### Collected material:
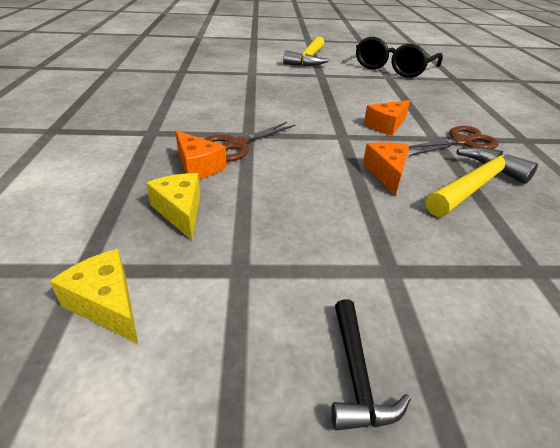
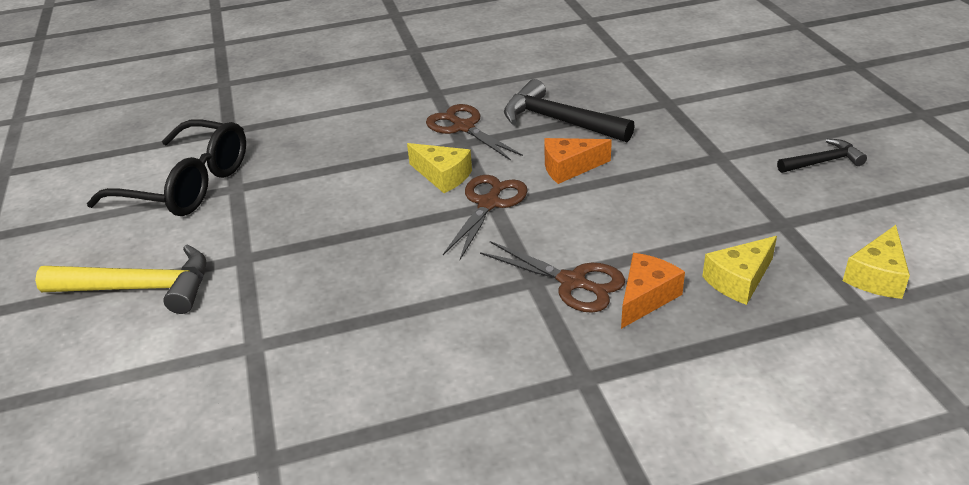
camera: 100 degrees left, 0 degrees up
(344, 134) = (489, 204): none -> brown scissors
(386, 125) = (443, 176): orange cheese -> yellow cheese
(475, 185) = (559, 121): yellow hammer -> black hammer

### Goal of the exercise:
Find the string "yellow" in the lines above and count those lines. Give only that count.

### Written answer:
2